### [About this exercise]
Starting at the line that contains "to (577, 284)", copy every line through the end of the records below exactly as written, leaving out pictures.

### [Source data]
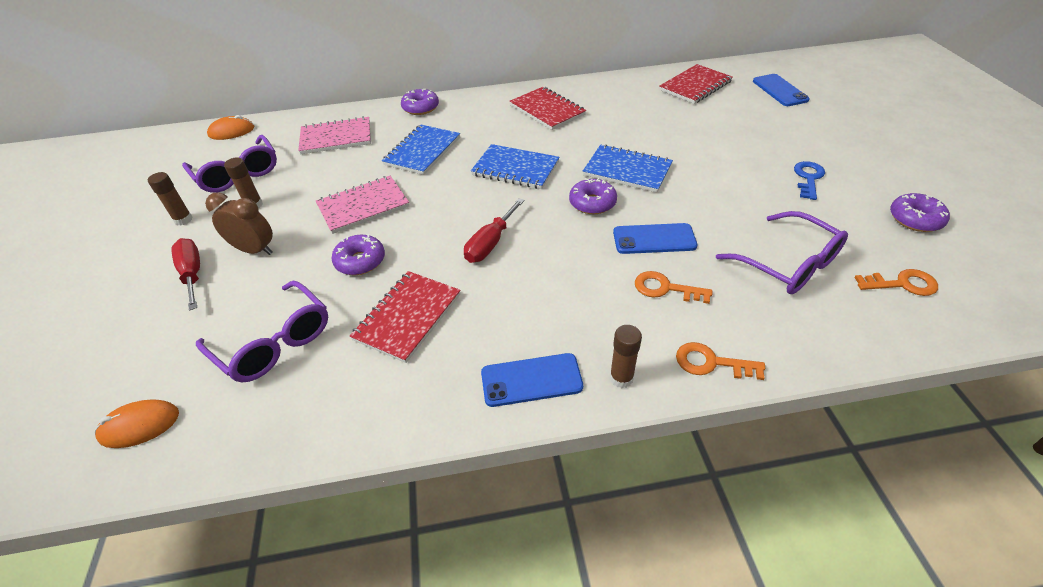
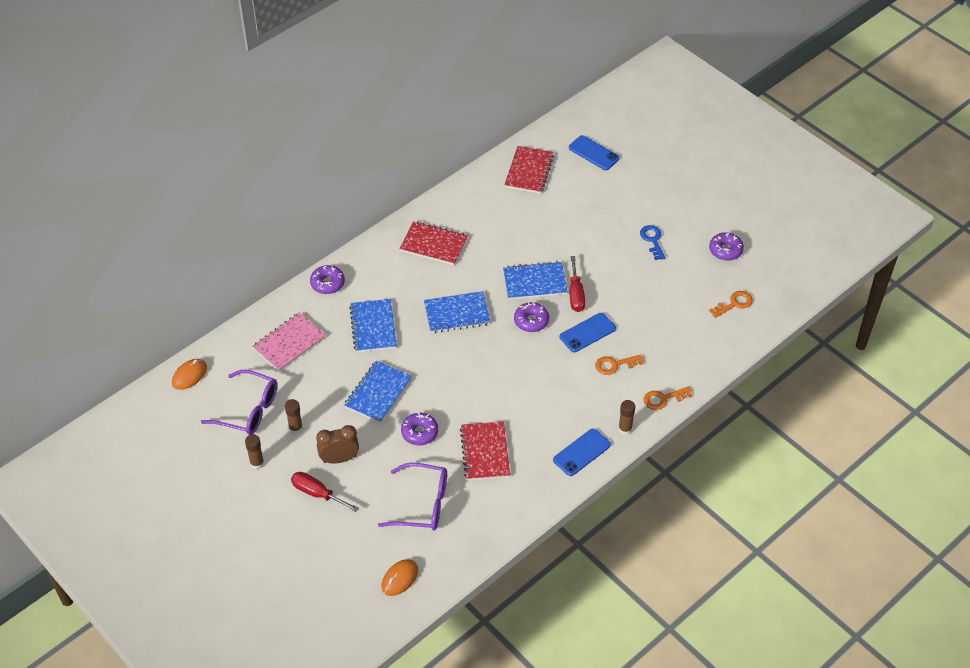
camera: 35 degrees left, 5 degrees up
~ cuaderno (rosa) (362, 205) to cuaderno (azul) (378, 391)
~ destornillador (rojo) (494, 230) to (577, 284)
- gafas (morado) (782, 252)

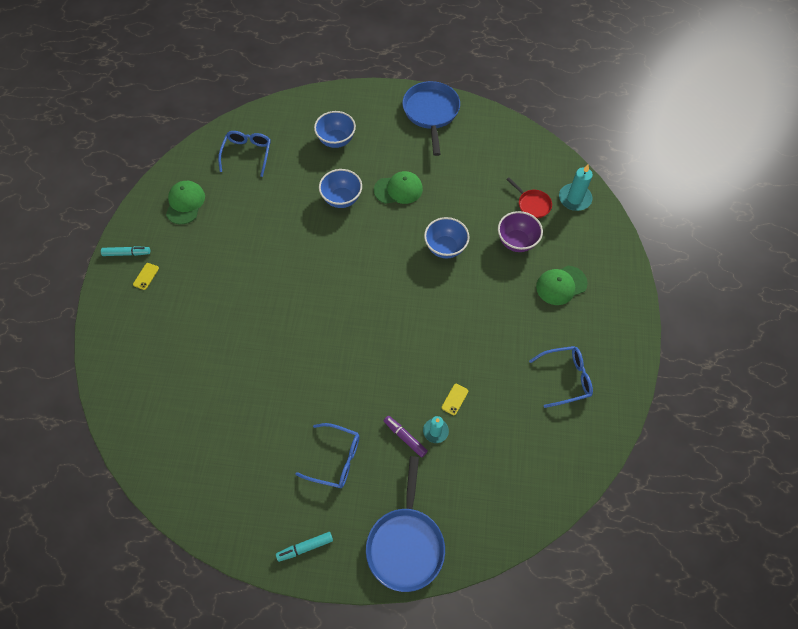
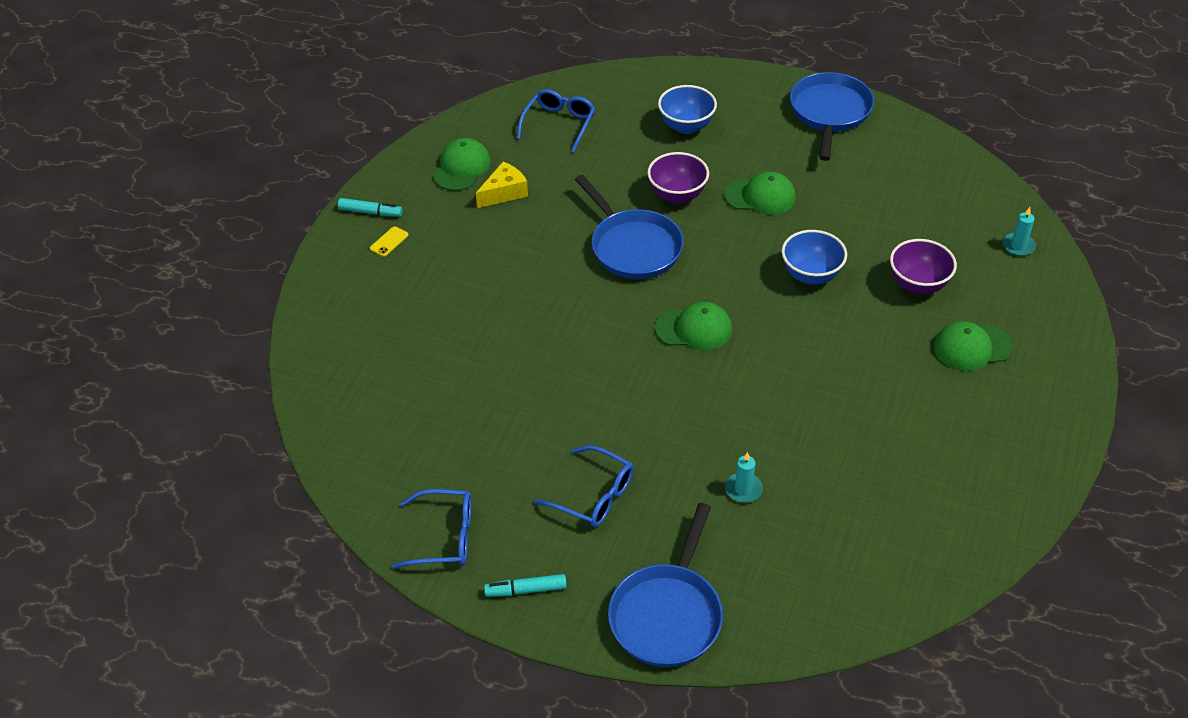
camera: 15 degrees right, 15 degrees down
~ vela (turquesa) (576, 187) = (1019, 231) x0.65
~ cuenco (azul) (340, 188) to cuenco (morado) (678, 178)
- sartén (rojo) (529, 197)
~ gafas (azul) (561, 377) to (431, 529)
- móvil (amarillo) (455, 399)
- rotulador (morado) (406, 436)
+ queso (amarillo) (502, 185)
+ sartén (azul) (629, 227)
+ gorra (verde) (693, 326)

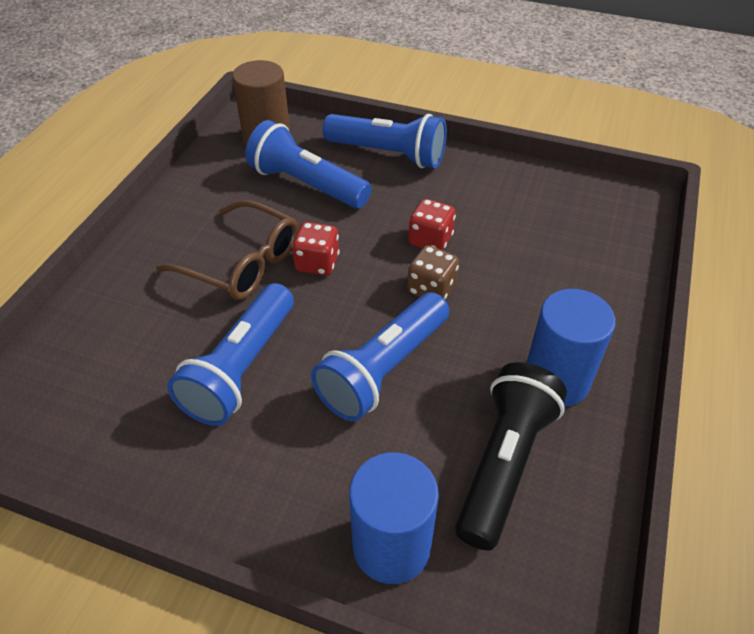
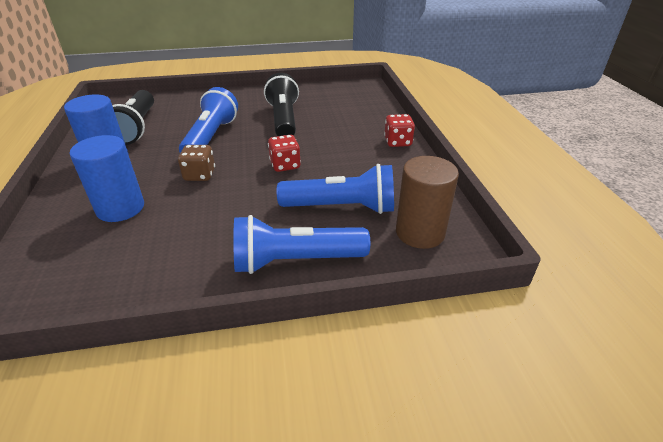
camera: 150 degrees right, 10 degrees down
~ dado (rojo) (432, 224) to (399, 130)
- gafas (marrón) (227, 250)
~ lámpara de mano (azul) (230, 354) to lámpara de mano (negro) (281, 104)
~ cilindro (azul) (394, 518) to (107, 178)

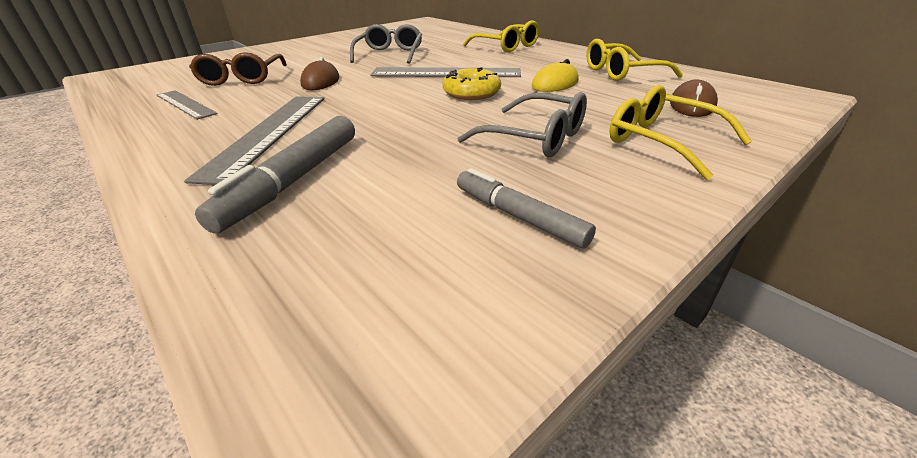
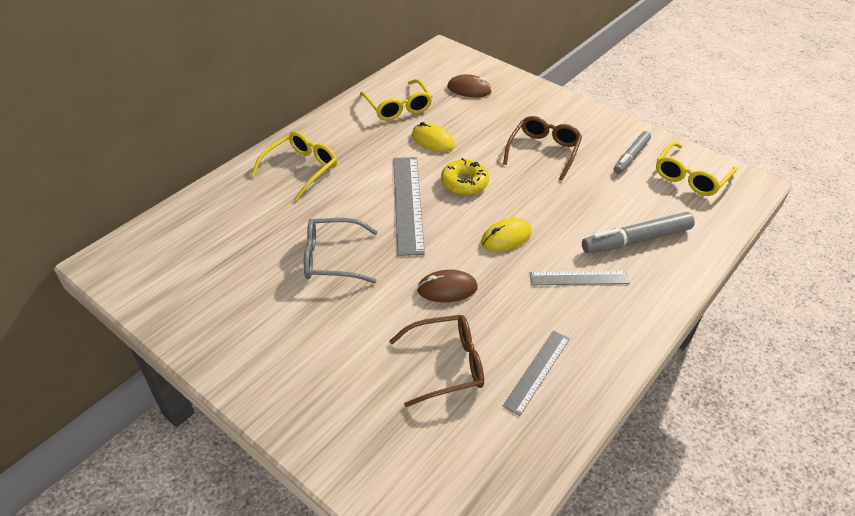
camera: 100 degrees left, 10 degrees up
~ gafas (amarillo) (680, 132) to (697, 169)
~ gafas (gris) (522, 124) to gafas (marrón) (542, 148)
~ regla (gris) (254, 140) = (580, 278) x0.61
~ rotulador (gris) (275, 175) = (638, 233) 150 degrees clockwise
+ ratón (amarillo) (506, 234)

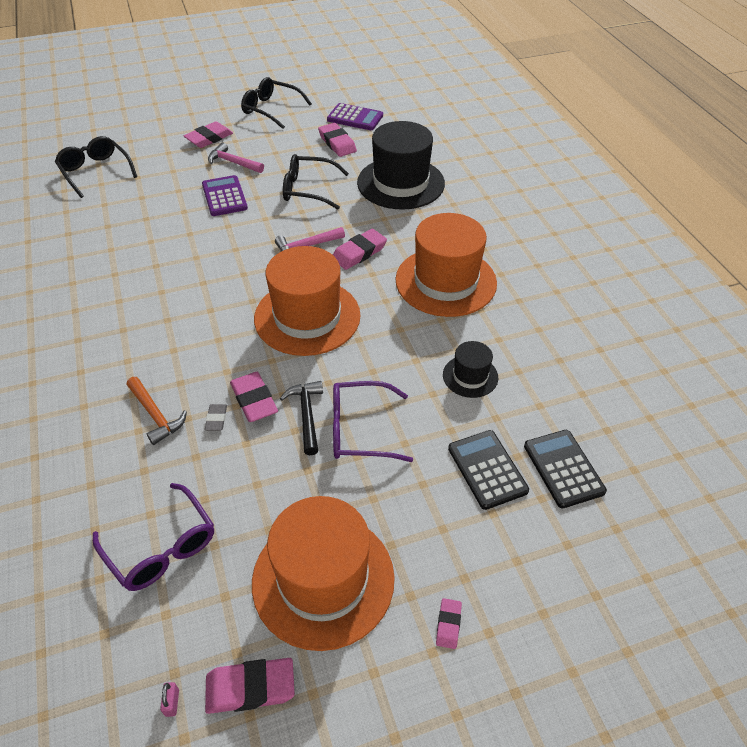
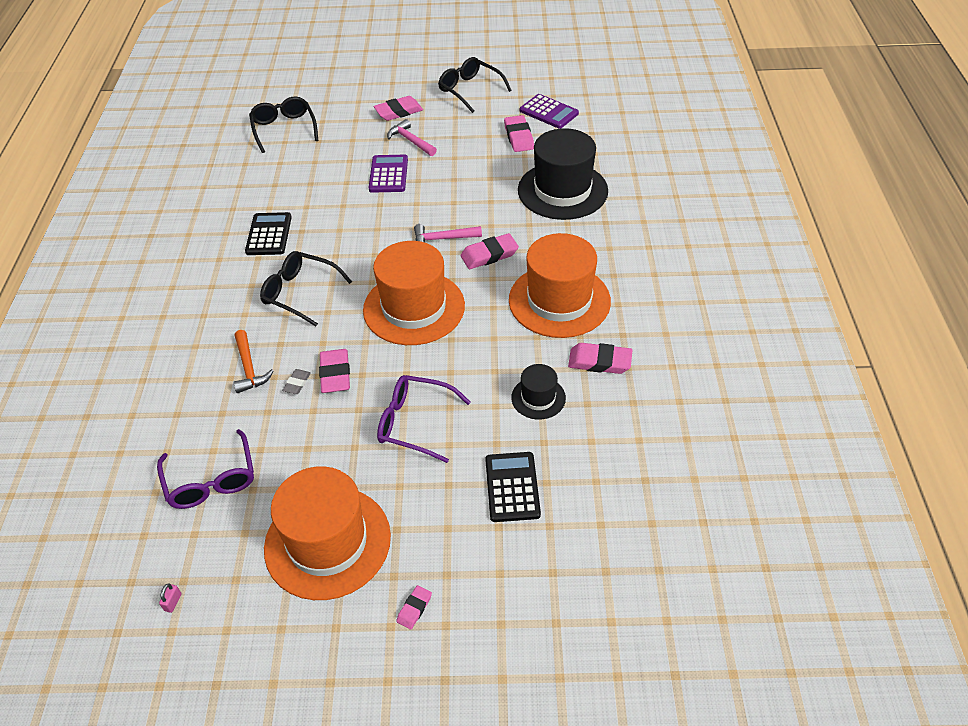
camera: 20 degrees right, 0 degrees up
~ gafas (negro) (316, 181) to (306, 288)
- martillo (negro) (301, 418)
~ calculadora (negro) (565, 469) to (268, 233)
~ goma de borrar (rosa) (250, 686) to (600, 358)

### [Task response]
~ destornillador (rojo) (494, 230) to (577, 284)
- gafas (morado) (782, 252)

camera: 15 degrees right, 15 degrees down
~ vela (turquesa) (576, 187) = (1019, 231) x0.65
~ cuenco (azul) (340, 188) to cuenco (morado) (678, 178)
- sartén (rojo) (529, 197)
~ gafas (azul) (561, 377) to (431, 529)
- móvil (amarillo) (455, 399)
- rotulador (morado) (406, 436)
+ queso (amarillo) (502, 185)
+ sartén (azul) (629, 227)
+ gorra (verde) (693, 326)

camera: 150 degrees right, 10 degrees down
~ dado (rojo) (432, 224) to (399, 130)
- gafas (marrón) (227, 250)
~ lámpara de mano (azul) (230, 354) to lámpara de mano (negro) (281, 104)
~ cilindro (azul) (394, 518) to (107, 178)

camera: 100 degrees left, 10 degrees up
~ gafas (amarillo) (680, 132) to (697, 169)
~ gafas (gris) (522, 124) to gafas (marrón) (542, 148)
~ regla (gris) (254, 140) = (580, 278) x0.61
~ rotulador (gris) (275, 175) = (638, 233) 150 degrees clockwise
+ ratón (amarillo) (506, 234)

camera: 20 degrees right, 0 degrees up
~ gafas (negro) (316, 181) to (306, 288)
- martillo (negro) (301, 418)
~ calculadora (negro) (565, 469) to (268, 233)
~ goma de borrar (rosa) (250, 686) to (600, 358)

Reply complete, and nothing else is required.